WHAT YOU WILL DO
Using the records below, quote only the span that opens with the line containing "shifted: bowling pin/yellow" and closes with the line containing "repainted: cheese/orange <240", exactly and inclusively.

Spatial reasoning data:
-------
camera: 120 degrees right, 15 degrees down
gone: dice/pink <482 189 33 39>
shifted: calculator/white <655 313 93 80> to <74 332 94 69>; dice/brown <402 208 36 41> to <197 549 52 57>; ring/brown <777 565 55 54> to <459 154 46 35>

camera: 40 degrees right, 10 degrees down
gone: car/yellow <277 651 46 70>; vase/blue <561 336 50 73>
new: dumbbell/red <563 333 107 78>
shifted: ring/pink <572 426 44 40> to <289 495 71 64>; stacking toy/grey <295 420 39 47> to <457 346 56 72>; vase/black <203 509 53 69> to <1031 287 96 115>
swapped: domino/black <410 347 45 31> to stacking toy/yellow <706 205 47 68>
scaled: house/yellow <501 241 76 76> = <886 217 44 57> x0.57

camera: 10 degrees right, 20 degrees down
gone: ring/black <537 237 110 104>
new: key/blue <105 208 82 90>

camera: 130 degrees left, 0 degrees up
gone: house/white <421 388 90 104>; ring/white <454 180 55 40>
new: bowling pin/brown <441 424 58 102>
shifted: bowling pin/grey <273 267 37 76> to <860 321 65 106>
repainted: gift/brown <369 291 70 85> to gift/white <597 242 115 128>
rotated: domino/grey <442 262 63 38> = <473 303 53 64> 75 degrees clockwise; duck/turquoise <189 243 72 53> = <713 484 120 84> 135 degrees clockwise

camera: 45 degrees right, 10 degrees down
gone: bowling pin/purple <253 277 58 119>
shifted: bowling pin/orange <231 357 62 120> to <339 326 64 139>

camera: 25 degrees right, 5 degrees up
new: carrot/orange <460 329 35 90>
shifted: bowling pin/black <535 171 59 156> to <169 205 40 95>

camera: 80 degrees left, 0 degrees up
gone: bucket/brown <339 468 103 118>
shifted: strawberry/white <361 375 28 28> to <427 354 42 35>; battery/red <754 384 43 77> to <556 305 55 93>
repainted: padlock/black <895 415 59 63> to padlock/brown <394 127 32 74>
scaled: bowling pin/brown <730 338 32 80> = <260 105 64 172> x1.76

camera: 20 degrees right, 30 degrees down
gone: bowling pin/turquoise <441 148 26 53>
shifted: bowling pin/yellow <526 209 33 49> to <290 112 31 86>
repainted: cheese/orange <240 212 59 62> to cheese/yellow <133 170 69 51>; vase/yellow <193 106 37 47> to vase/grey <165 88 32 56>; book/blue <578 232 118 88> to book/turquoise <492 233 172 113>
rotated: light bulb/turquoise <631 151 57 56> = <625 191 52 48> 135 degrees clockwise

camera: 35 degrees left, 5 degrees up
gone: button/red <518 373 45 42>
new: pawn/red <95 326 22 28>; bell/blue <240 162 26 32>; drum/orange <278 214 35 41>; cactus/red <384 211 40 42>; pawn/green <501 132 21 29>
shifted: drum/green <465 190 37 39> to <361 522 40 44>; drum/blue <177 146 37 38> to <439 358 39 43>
-------
RESPONSE TO THIS TASK
shifted: bowling pin/yellow <526 209 33 49> to <290 112 31 86>
repainted: cheese/orange <240 212 59 62> to cheese/yellow <133 170 69 51>; vase/yellow <193 106 37 47> to vase/grey <165 88 32 56>; book/blue <578 232 118 88> to book/turquoise <492 233 172 113>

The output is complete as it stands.